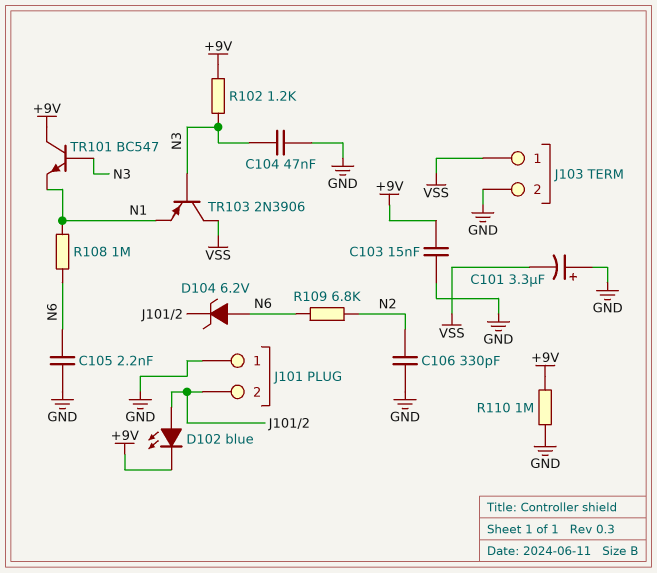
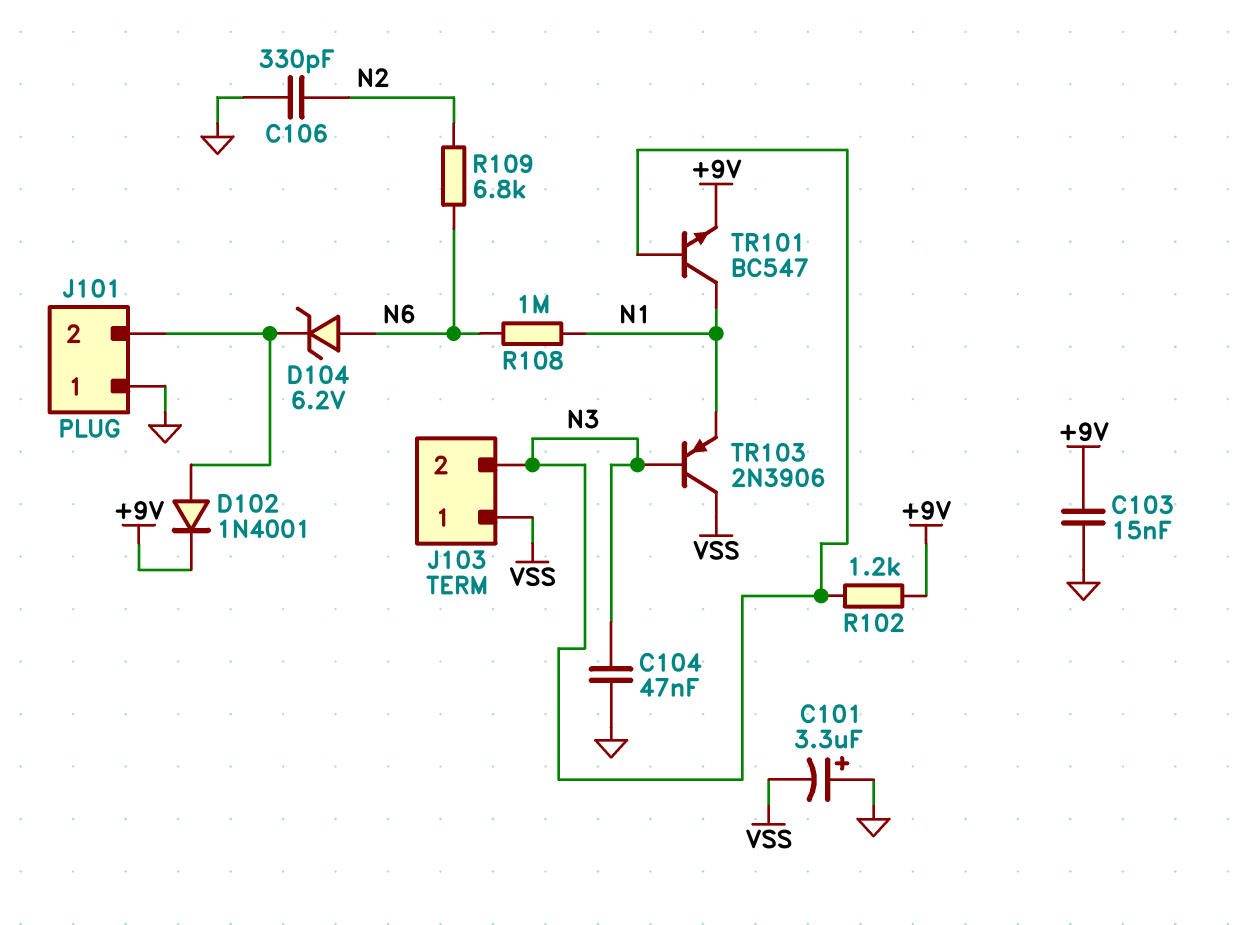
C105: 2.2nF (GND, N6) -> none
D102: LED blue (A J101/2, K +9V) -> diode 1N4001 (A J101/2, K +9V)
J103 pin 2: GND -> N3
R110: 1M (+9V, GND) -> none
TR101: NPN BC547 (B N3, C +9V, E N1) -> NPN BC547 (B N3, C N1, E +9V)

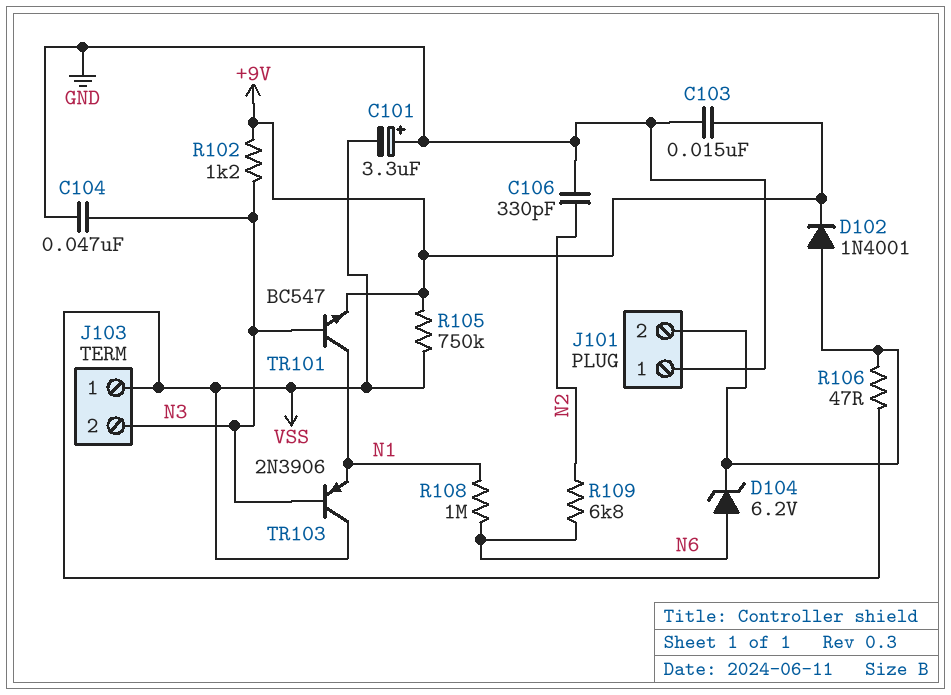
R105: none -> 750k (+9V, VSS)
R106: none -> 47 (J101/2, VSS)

---

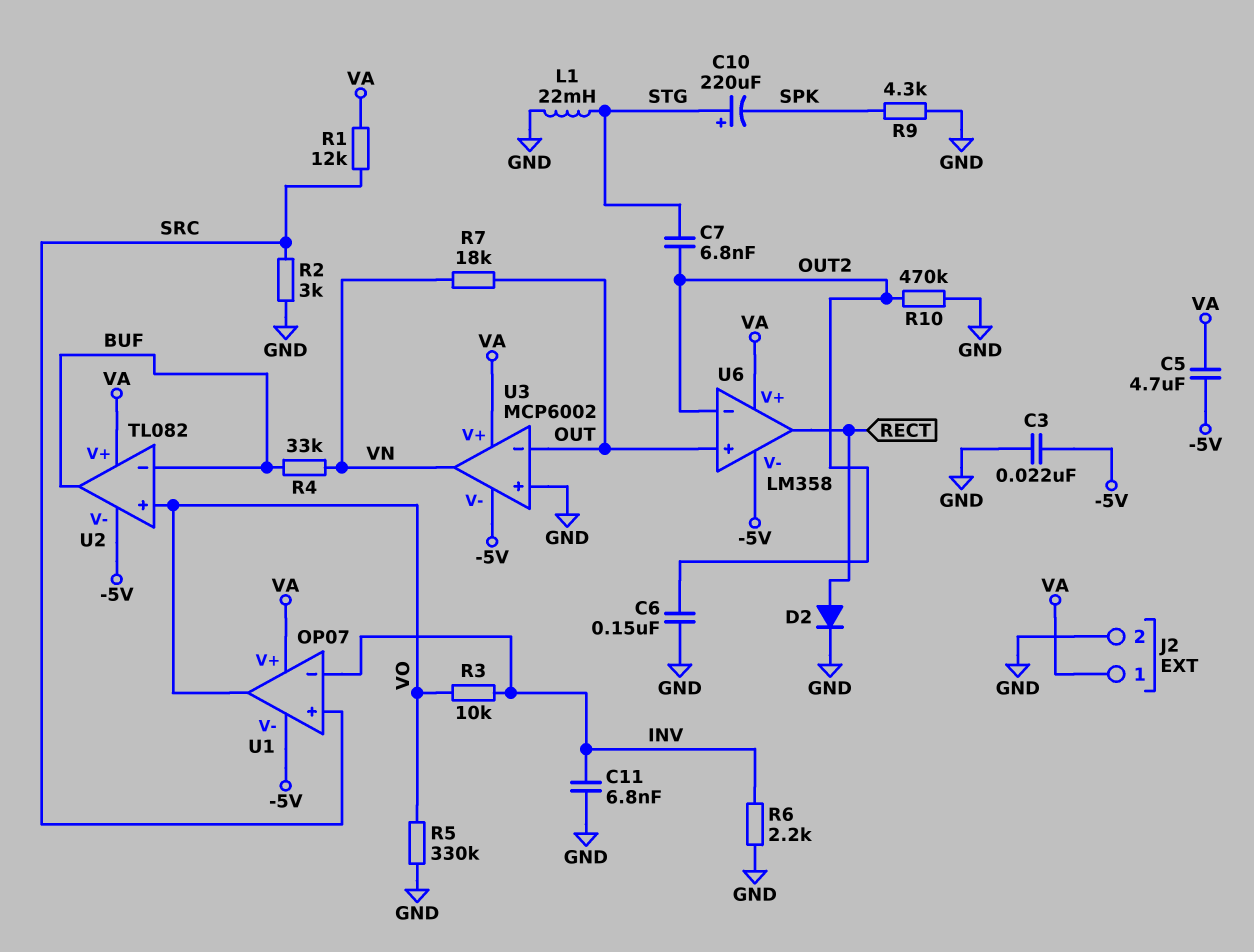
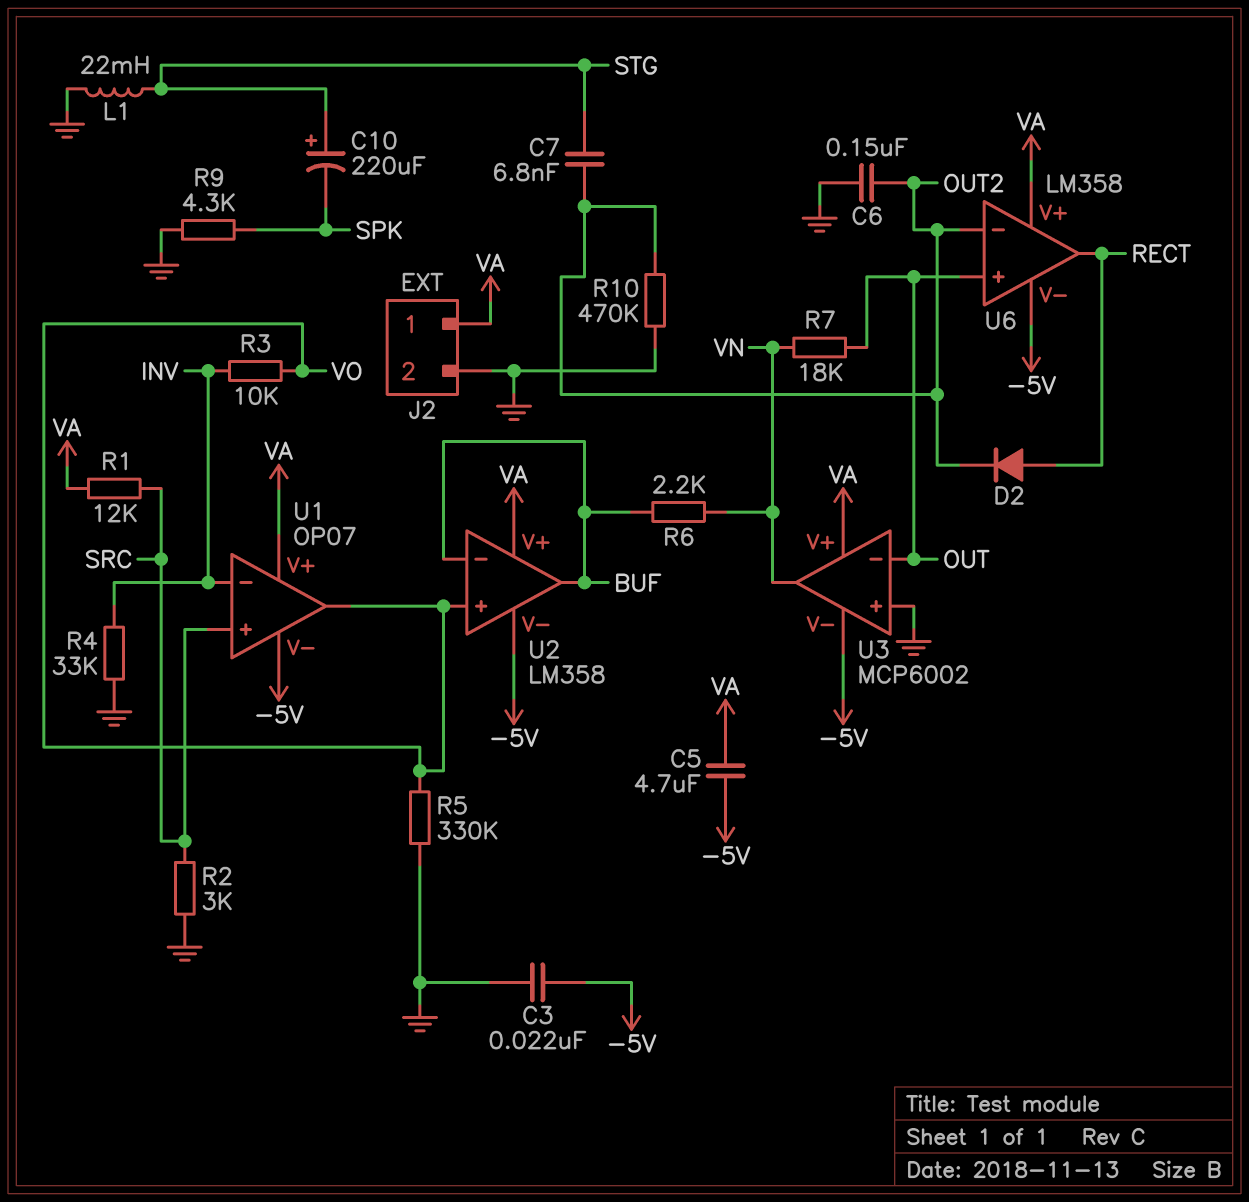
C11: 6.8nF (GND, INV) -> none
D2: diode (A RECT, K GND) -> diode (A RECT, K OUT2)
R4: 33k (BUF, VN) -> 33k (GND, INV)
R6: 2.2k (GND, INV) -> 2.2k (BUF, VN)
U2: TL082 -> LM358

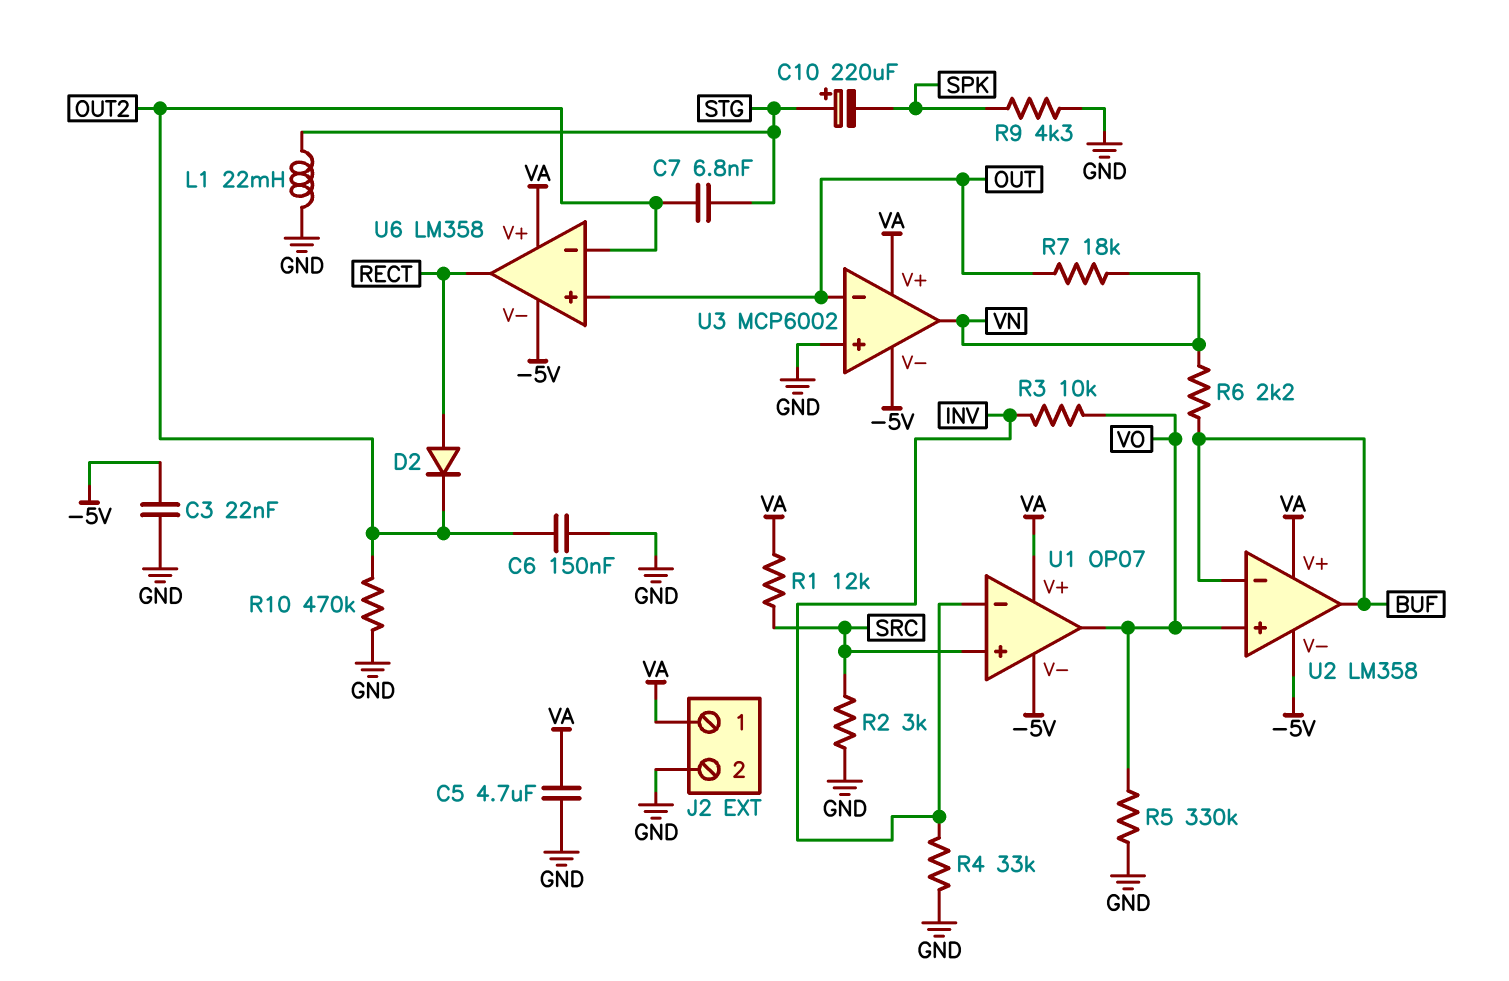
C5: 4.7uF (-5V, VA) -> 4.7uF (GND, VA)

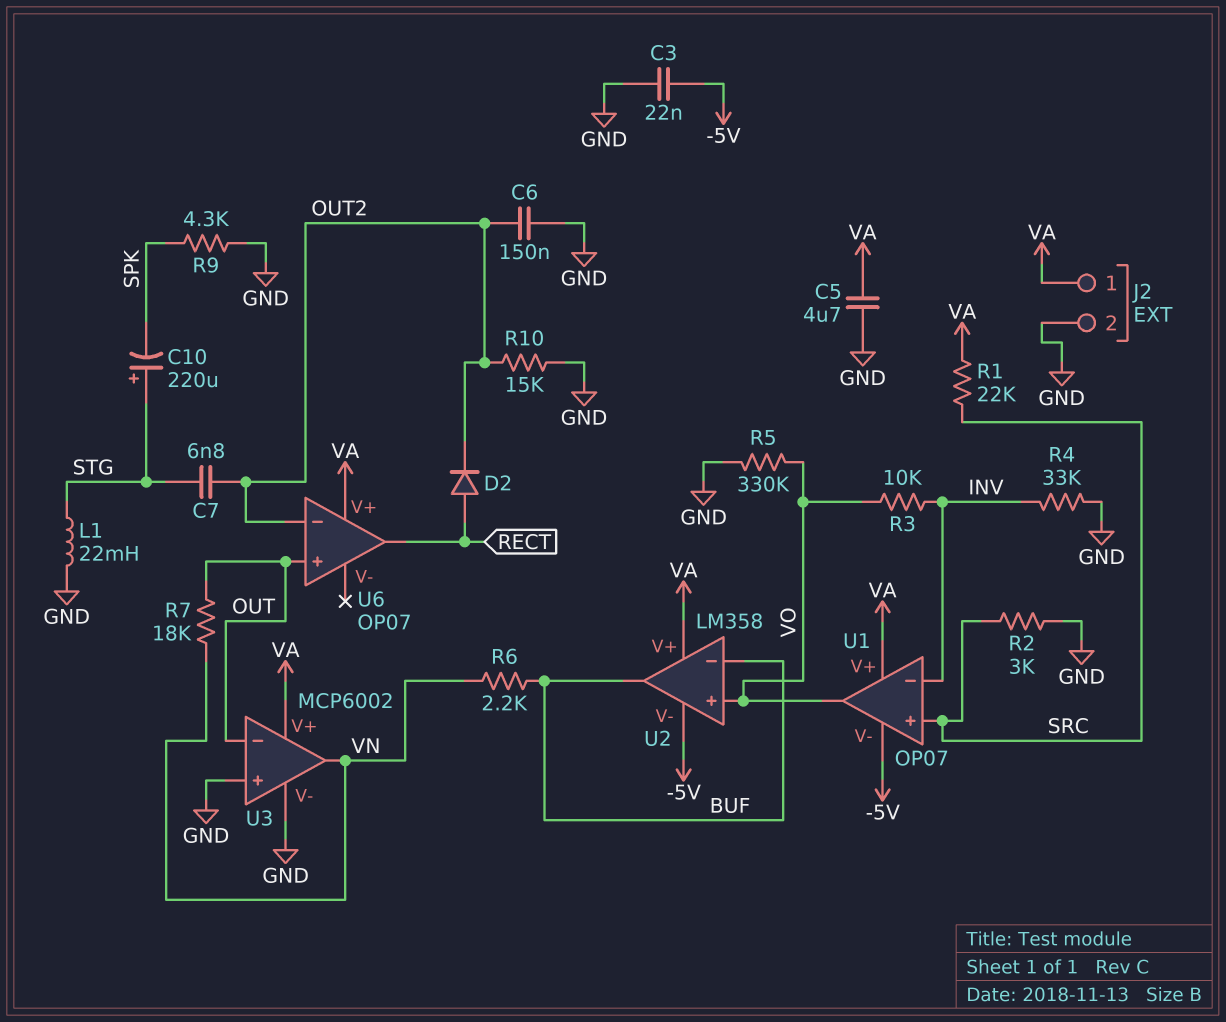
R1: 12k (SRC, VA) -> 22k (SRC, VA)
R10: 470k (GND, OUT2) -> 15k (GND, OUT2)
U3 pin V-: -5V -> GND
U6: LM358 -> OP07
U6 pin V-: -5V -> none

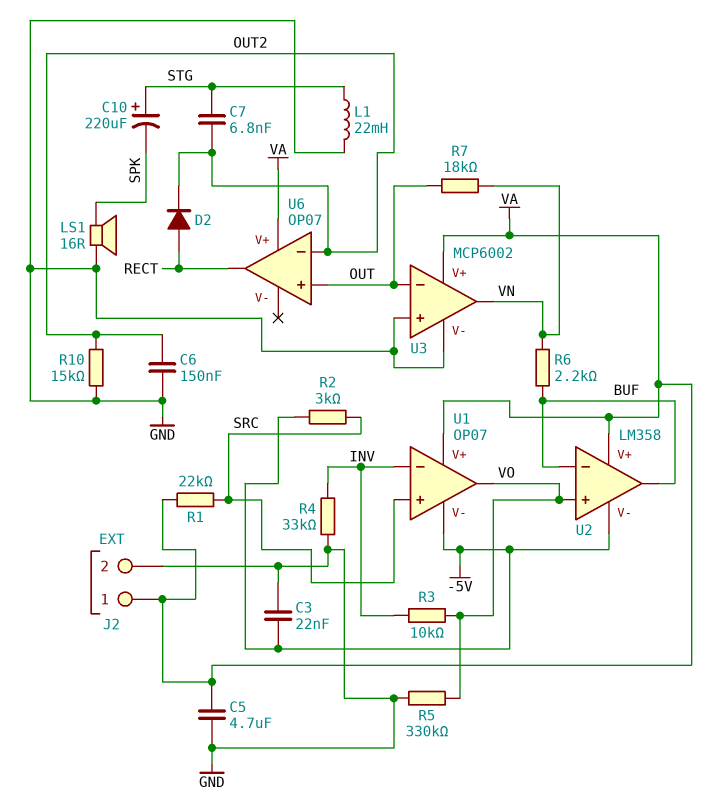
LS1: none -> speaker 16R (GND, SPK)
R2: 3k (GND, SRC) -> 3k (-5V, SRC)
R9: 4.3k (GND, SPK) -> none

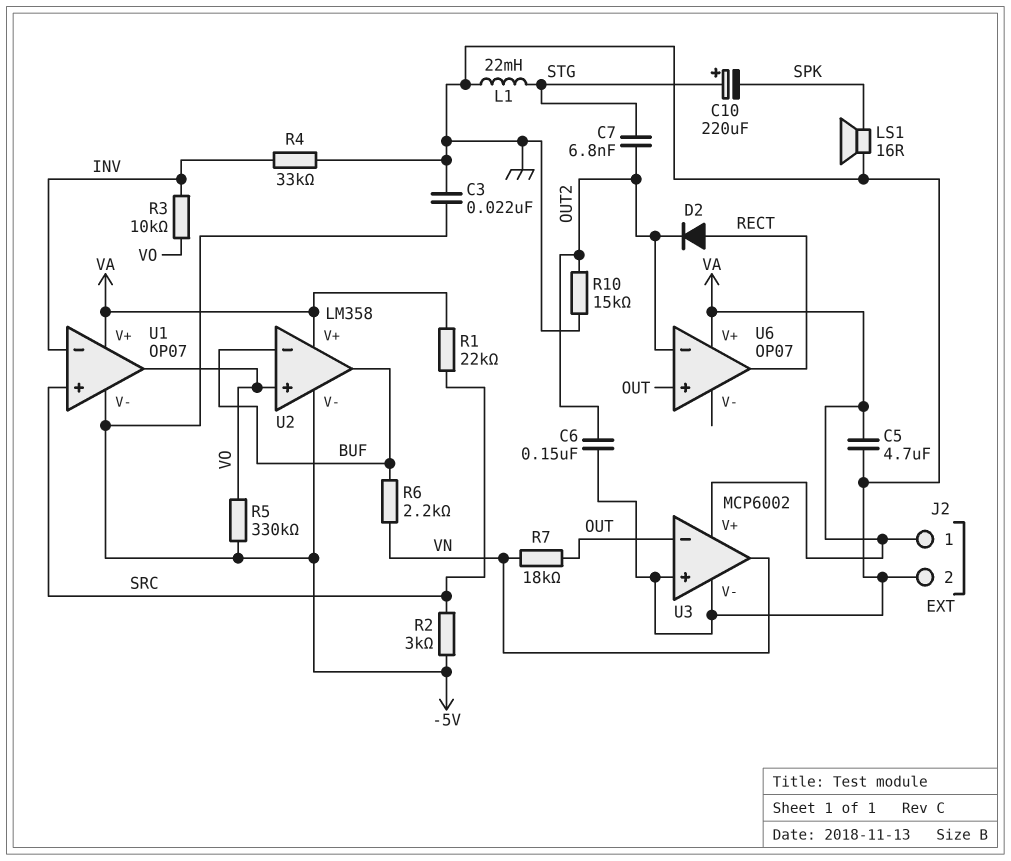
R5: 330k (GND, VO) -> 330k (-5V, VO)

[Prompt] Scan the material for the string "diode". Copy each line where it appears.

[Finished exercise]
D102: LED blue (A J101/2, K +9V) -> diode 1N4001 (A J101/2, K +9V)
D2: diode (A RECT, K GND) -> diode (A RECT, K OUT2)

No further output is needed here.